DESCRIPTION OF THE TASK:
Leave out the pictures and set down exactly the lines from the start of the listing through the one with "yellow plate J2", both included.

Top of DATA TO EXAMINE

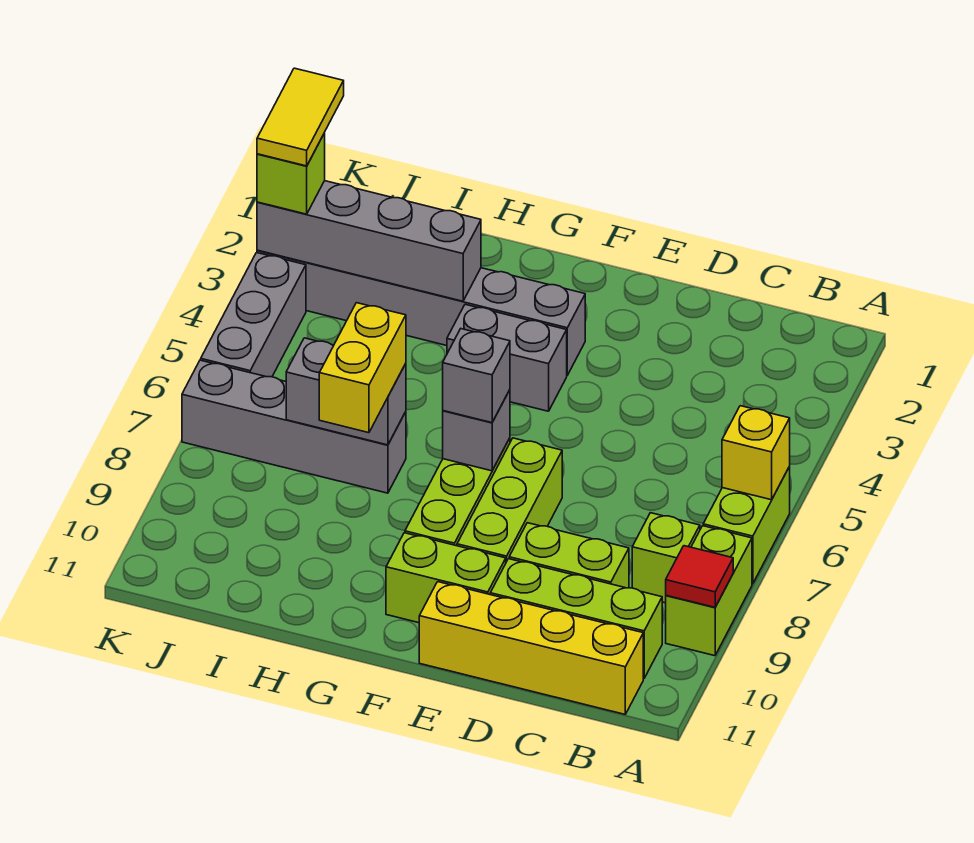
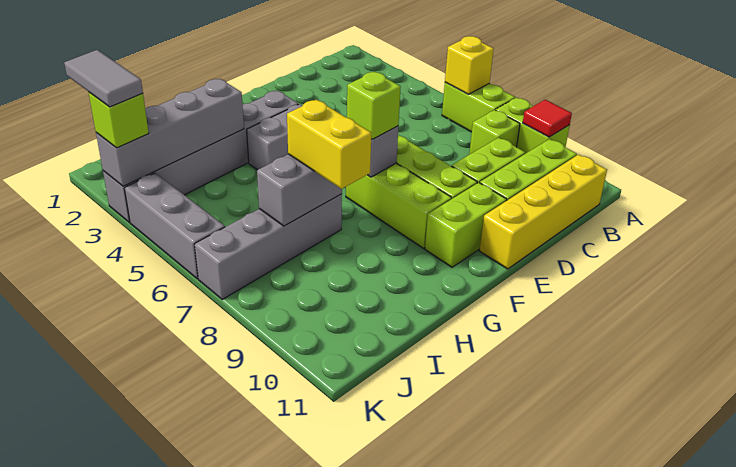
grey brick F7 level 3 -> lime brick F7 level 3
yellow tile K2:K3 level 4 -> grey tile K2:K3 level 4

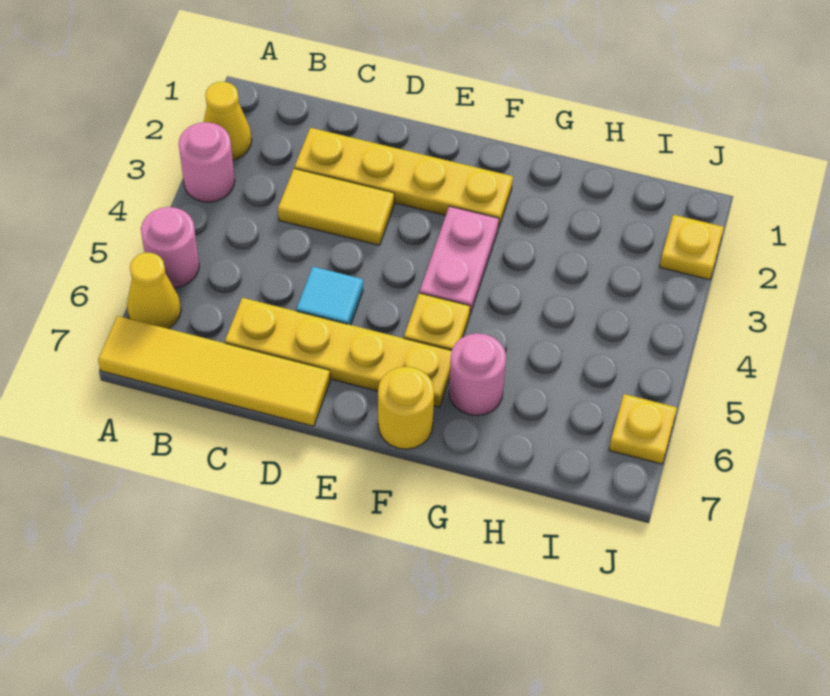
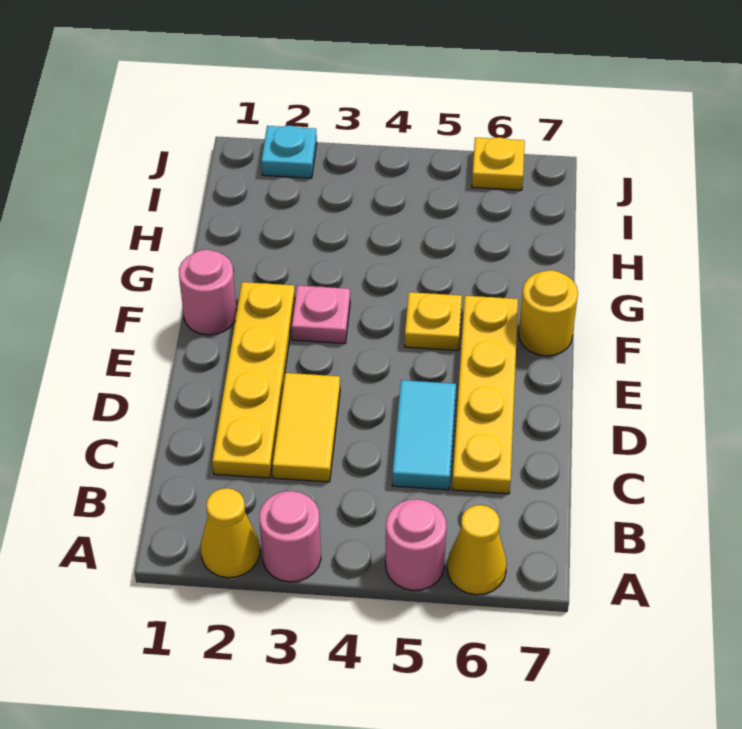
yellow tile A7:D7 level 1 -> none
cyan tile D5 level 1 -> cyan tile C5:D5 level 1
pink plate F3:F4 level 1 -> pink plate F3 level 1
pink round brick G6 level 1 -> pink round brick F1 level 1
yellow plate J2 level 1 -> cyan plate J2 level 1

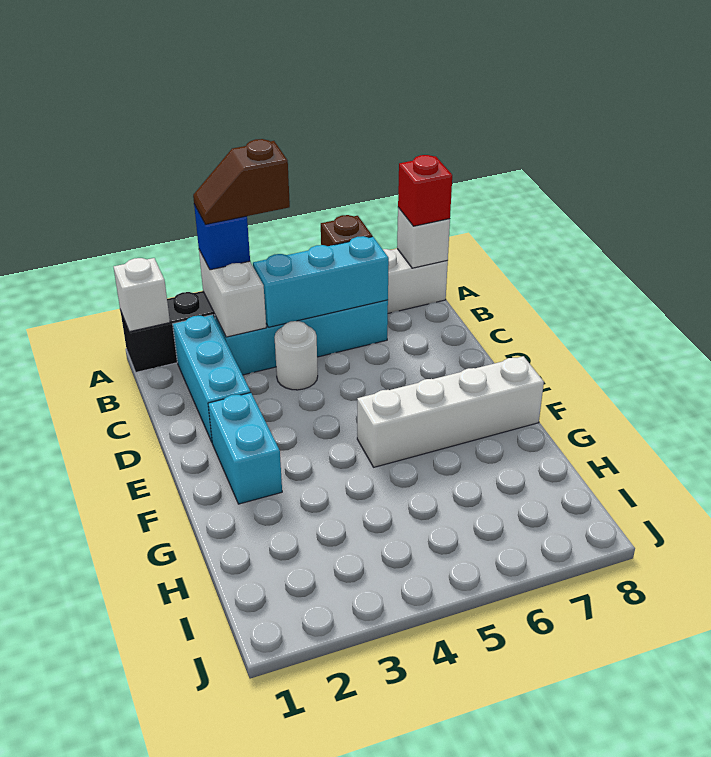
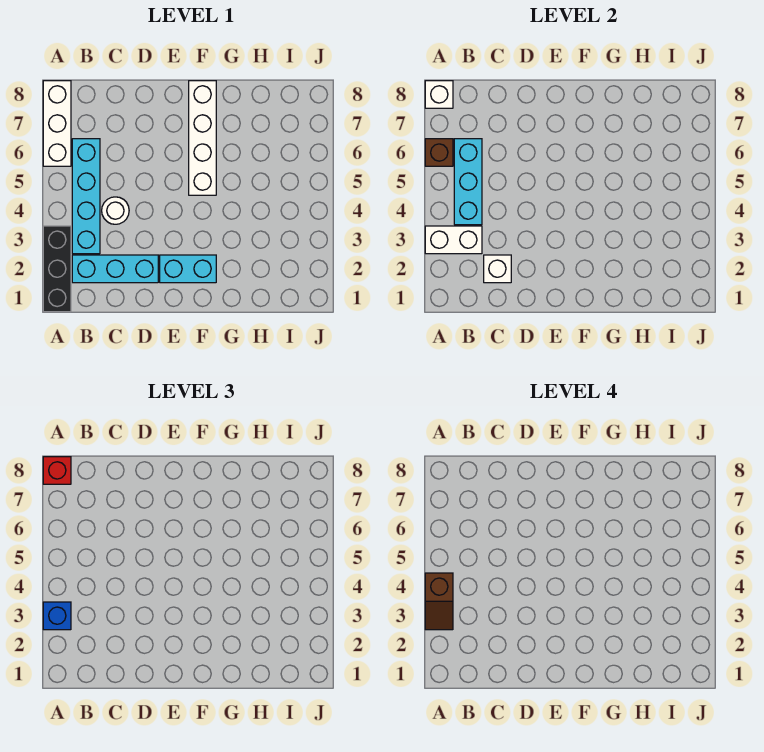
white brick A1 level 2 -> white brick C2 level 2

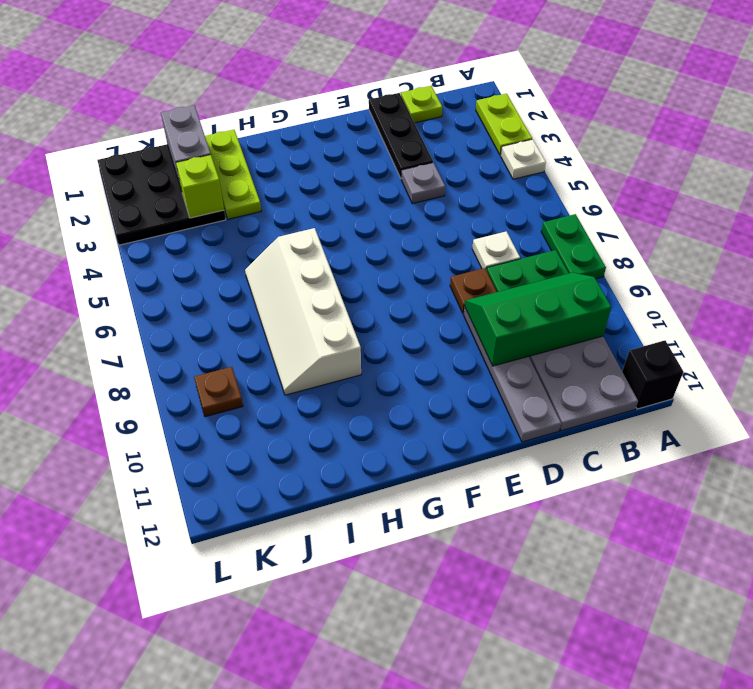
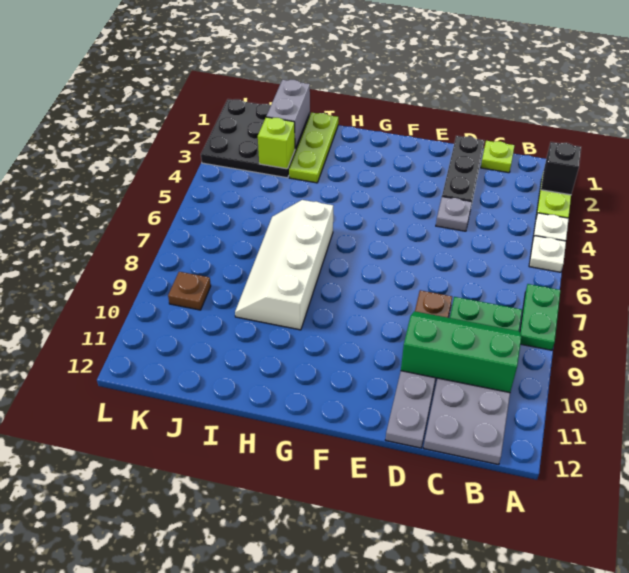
black brick A12 level 1 -> black brick A2 level 2
white plate C7 level 1 -> white plate A5 level 1

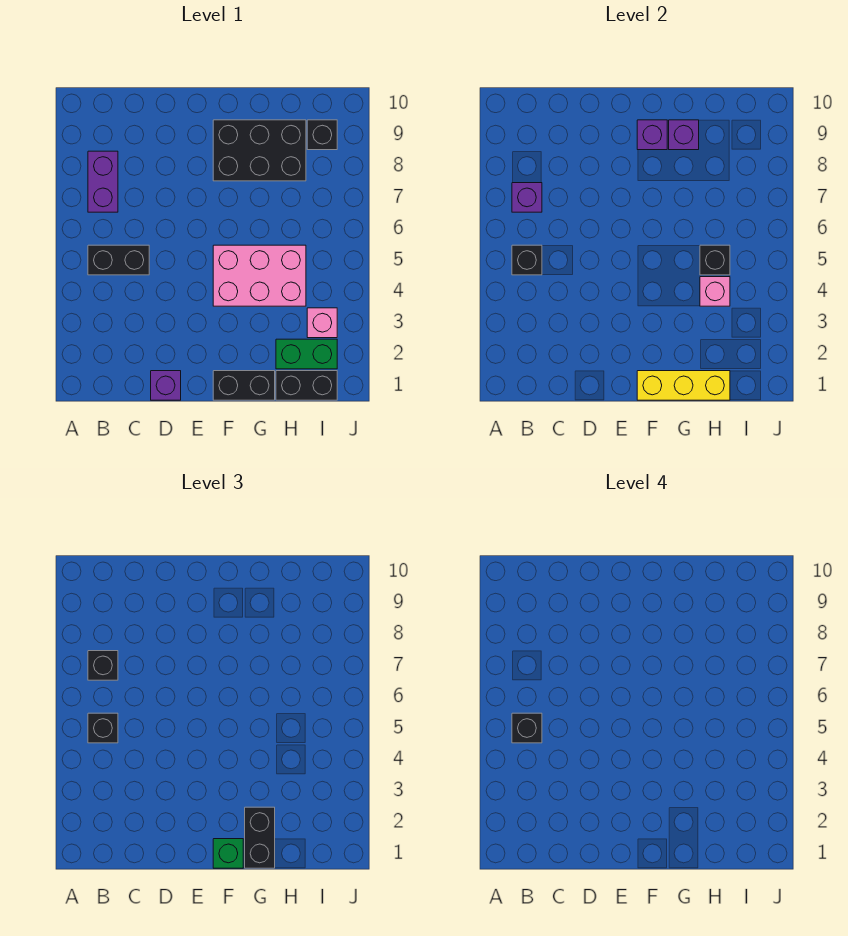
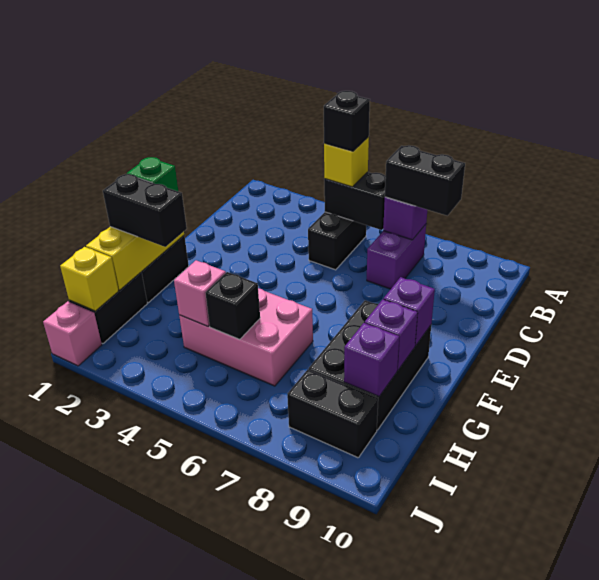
black brick B5 level 2 -> black brick B5:B6 level 2
black brick B5 level 3 -> yellow brick B5 level 3
purple brick B7:B8 level 1 -> purple brick B7:C7 level 1
black brick B7 level 3 -> black brick B7:B8 level 3
purple brick D1 level 1 -> purple brick H9 level 2
pink brick F4:H5 level 1 -> pink brick G4:H6 level 1
green brick H2:I2 level 1 -> none
none -> yellow brick I1 level 2
pink brick I3 level 1 -> pink brick J1 level 1
black brick I9 level 1 -> black brick I8:I9 level 1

Bottom of DATA TO EXAMINE

RESPONSE TO THE EXERCISE:
grey brick F7 level 3 -> lime brick F7 level 3
yellow tile K2:K3 level 4 -> grey tile K2:K3 level 4

yellow tile A7:D7 level 1 -> none
cyan tile D5 level 1 -> cyan tile C5:D5 level 1
pink plate F3:F4 level 1 -> pink plate F3 level 1
pink round brick G6 level 1 -> pink round brick F1 level 1
yellow plate J2 level 1 -> cyan plate J2 level 1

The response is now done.